• Work to complete
Print, unchanged, the line containing "(212, 170) = (475, 187): turquoise" along with all lines that follow it to the end of the listing.

• Input data
%%

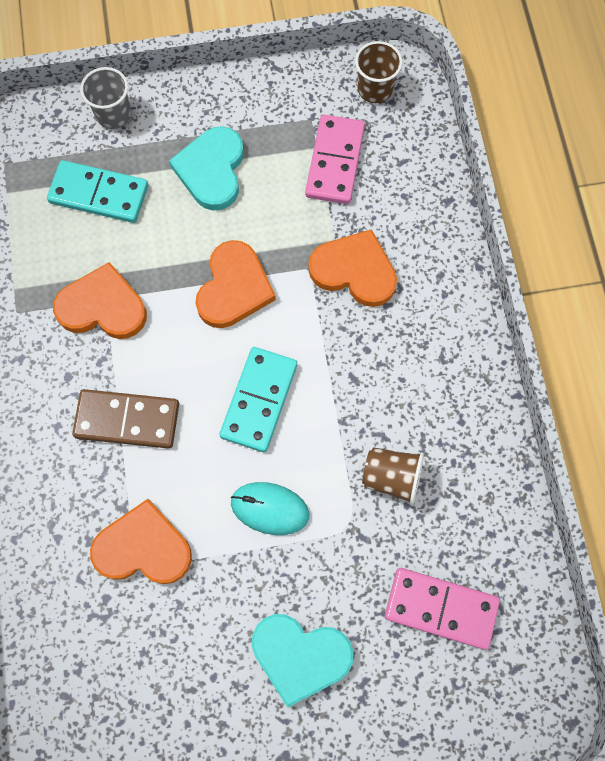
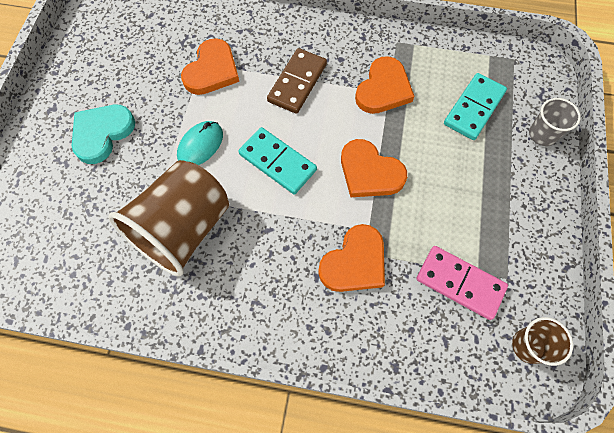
camera: 110 degrees right, 5 degrees down
(212, 170) = (475, 187): turquoise heart -> none
(391, 477) = (183, 229): brown cup -> brown cup, size x2.10
(441, 608) = (81, 227): pink domino -> none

%%

• Solution for this task
(212, 170) = (475, 187): turquoise heart -> none
(391, 477) = (183, 229): brown cup -> brown cup, size x2.10
(441, 608) = (81, 227): pink domino -> none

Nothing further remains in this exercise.